[Opening Extracted material section]

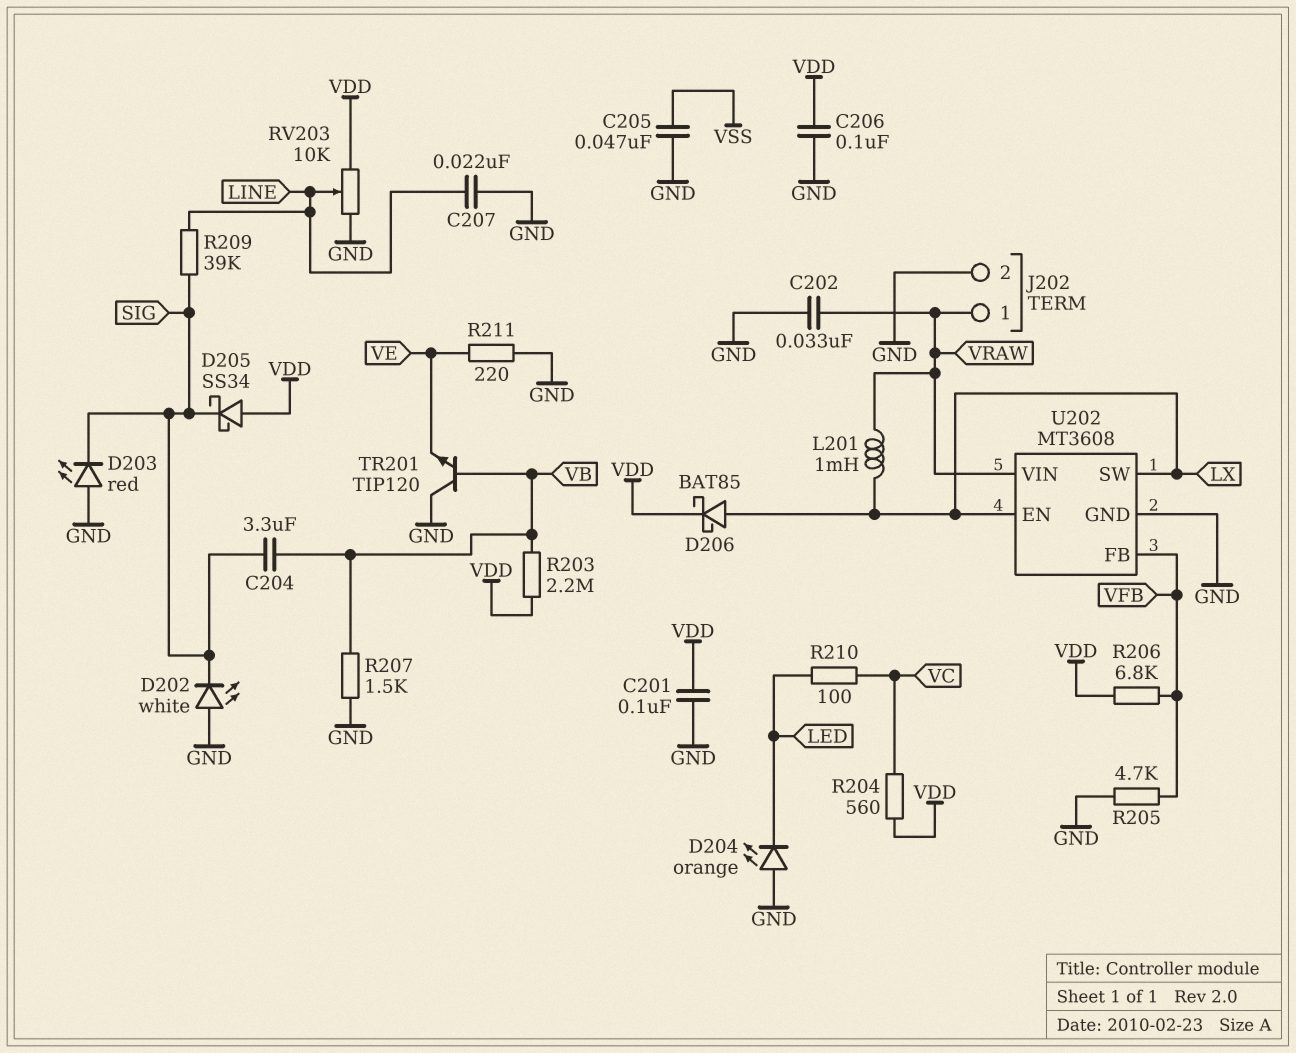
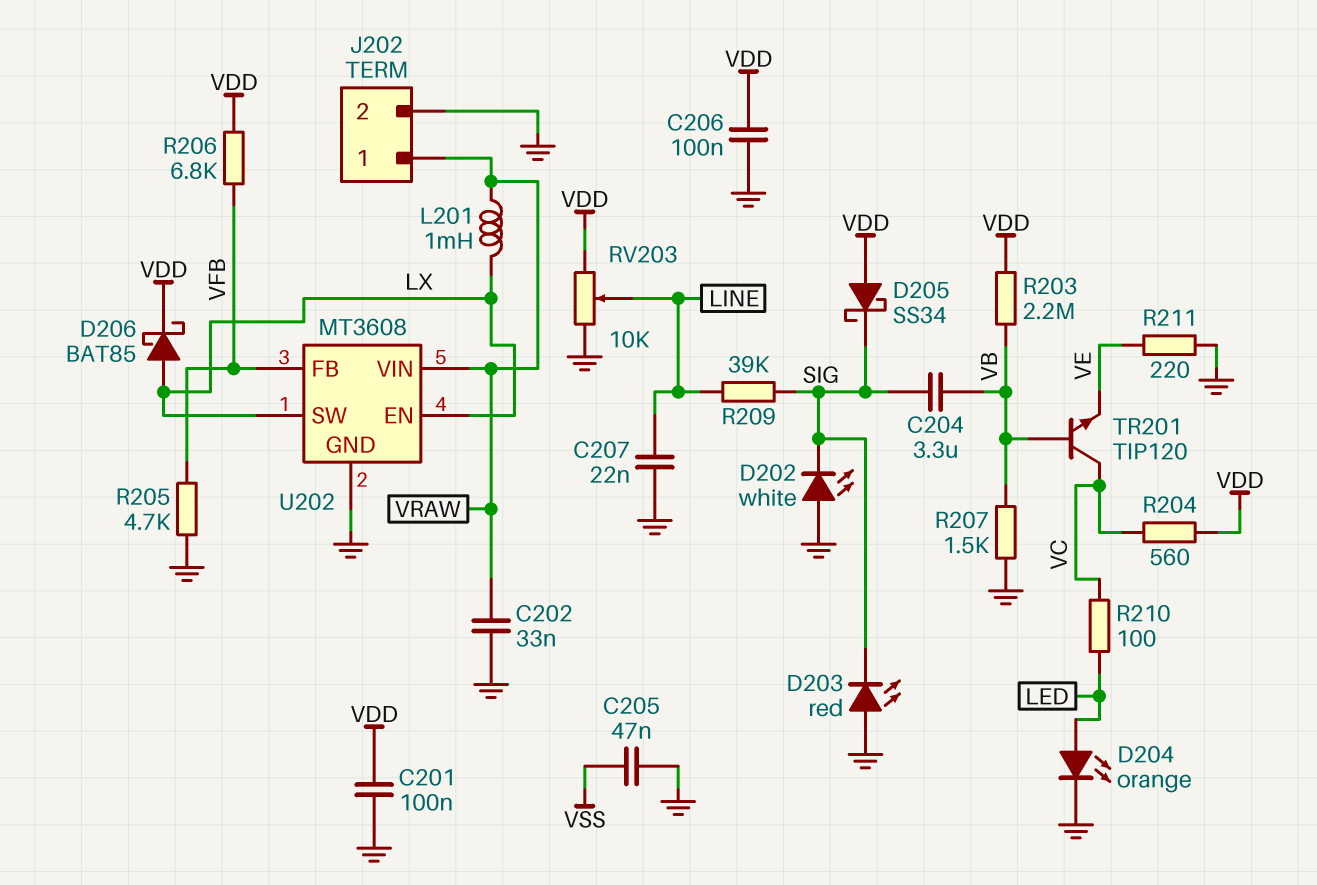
D204: LED orange (A GND, K LED) -> LED orange (A LED, K GND)
TR201: NPN TIP120 (B VB, C GND, E VE) -> NPN TIP120 (B VB, C VC, E VE)

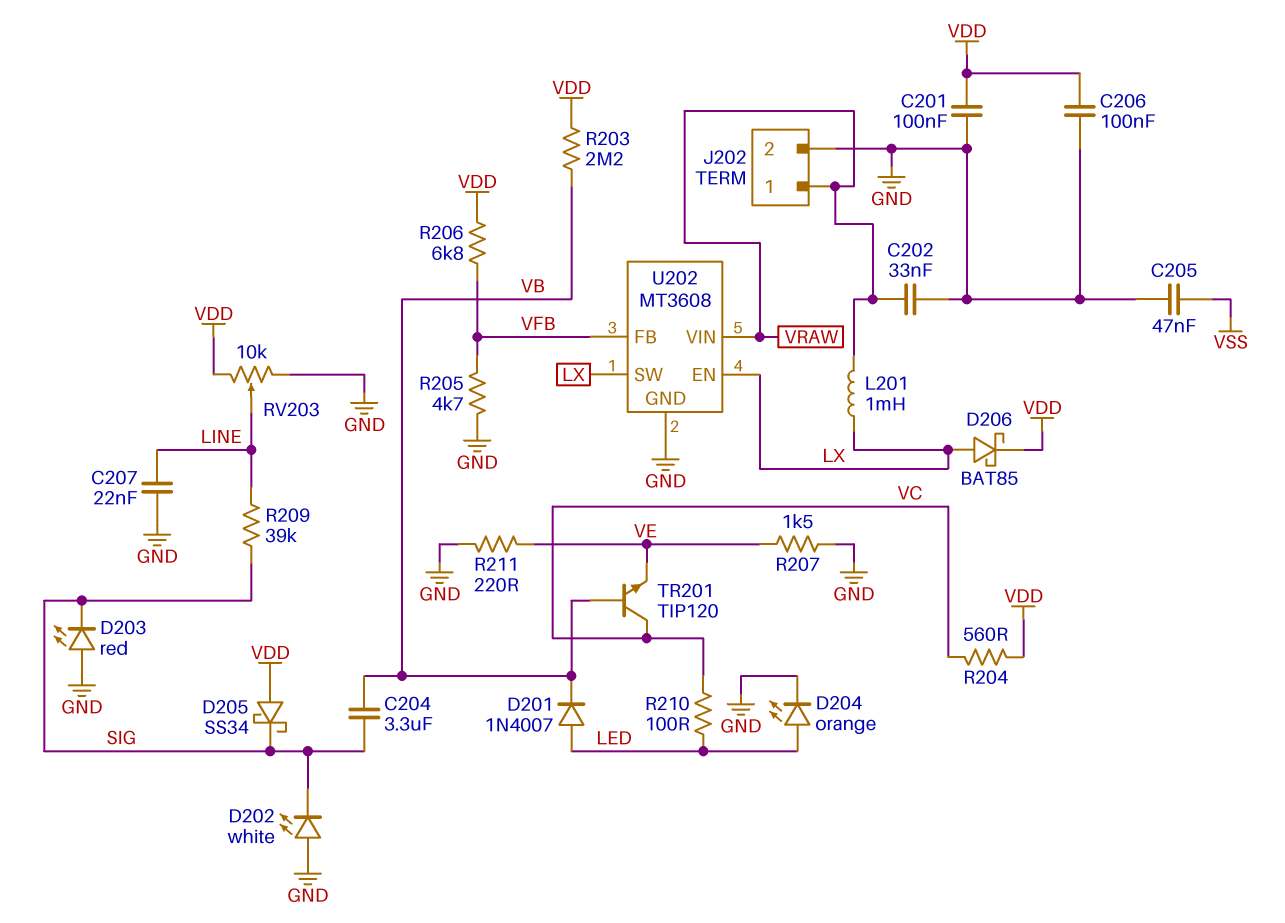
D201: none -> diode 1N4007 (A LED, K VB)
R207: 1.5k (GND, VB) -> 1.5k (GND, VE)

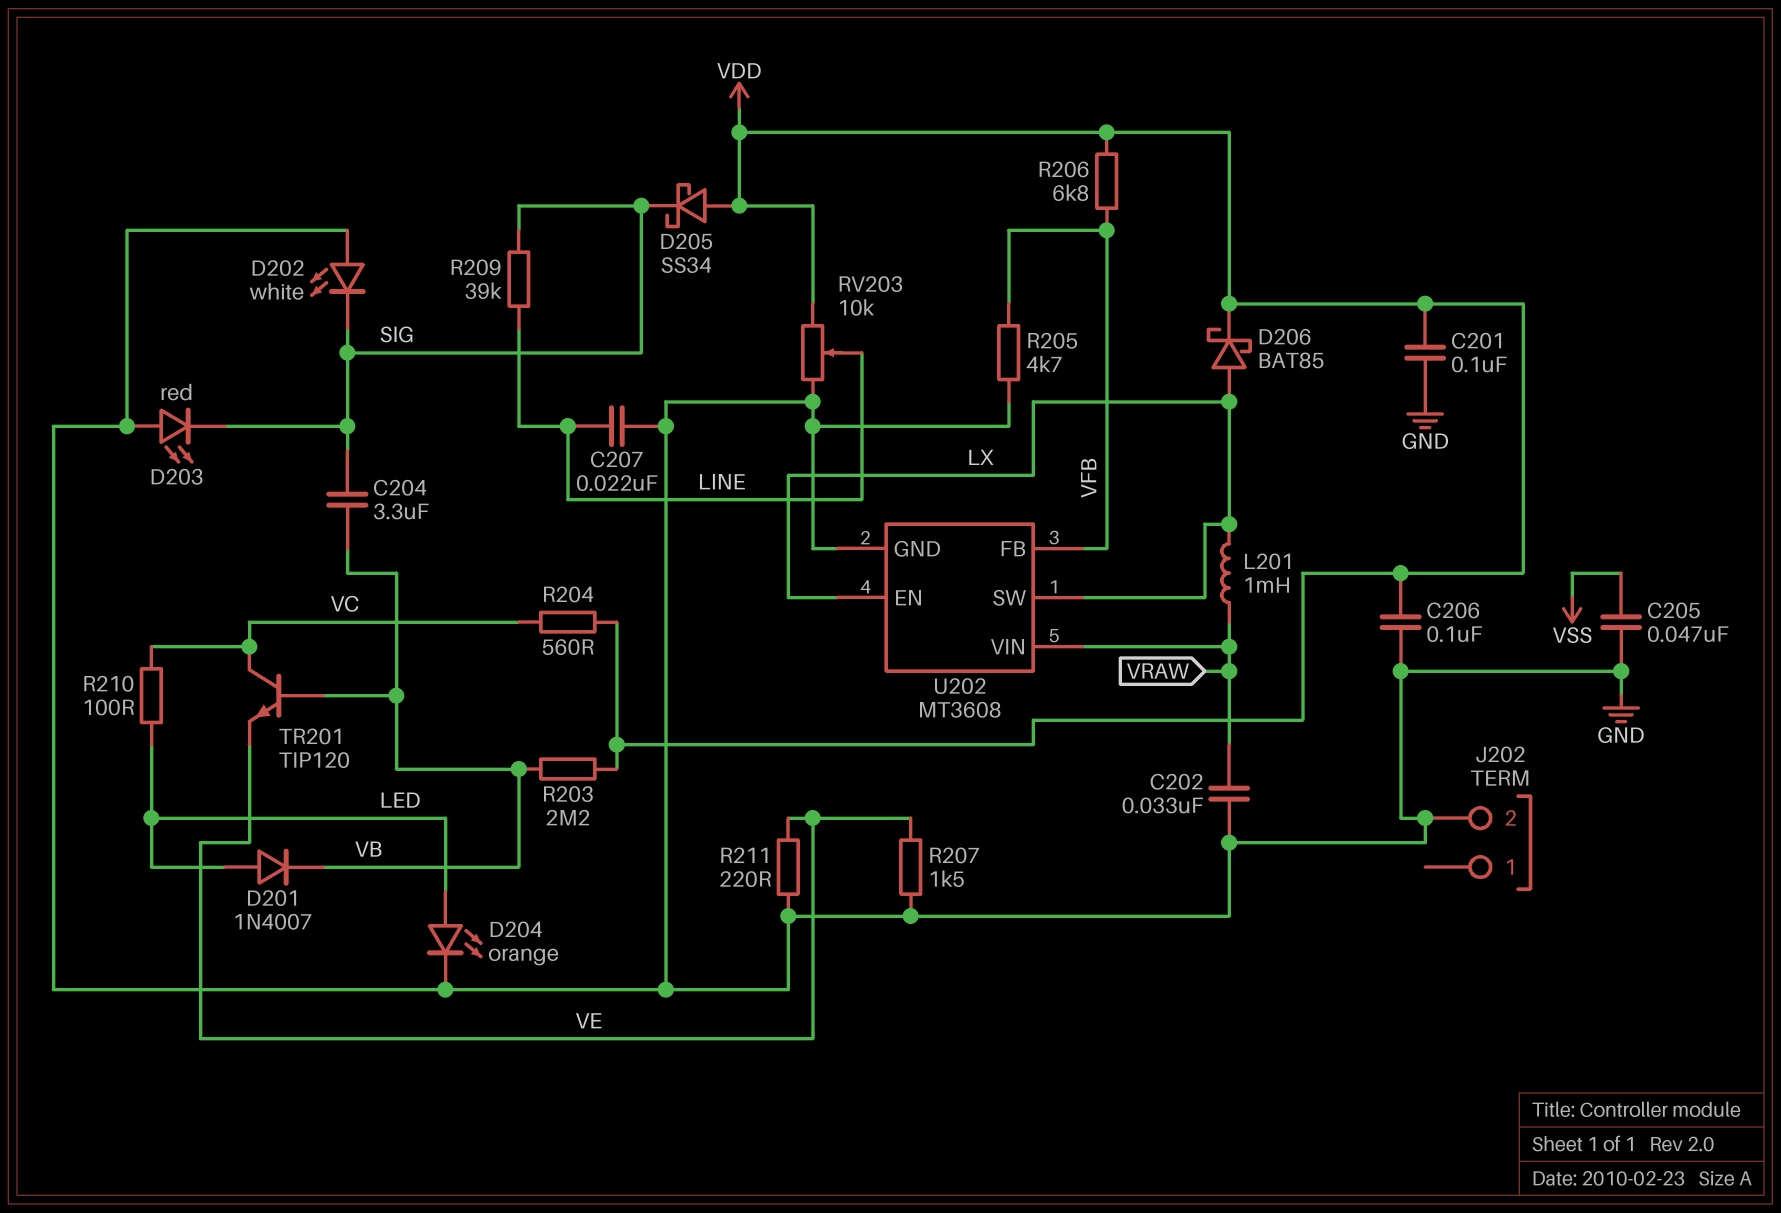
J202 pin 1: VRAW -> none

[Closing Extracted material section]

#### Exercise aim
Only the text of the records belongs in your answer, repeated exactly; the pictures stay out.

#### Exercise answer
D204: LED orange (A GND, K LED) -> LED orange (A LED, K GND)
TR201: NPN TIP120 (B VB, C GND, E VE) -> NPN TIP120 (B VB, C VC, E VE)

D201: none -> diode 1N4007 (A LED, K VB)
R207: 1.5k (GND, VB) -> 1.5k (GND, VE)

J202 pin 1: VRAW -> none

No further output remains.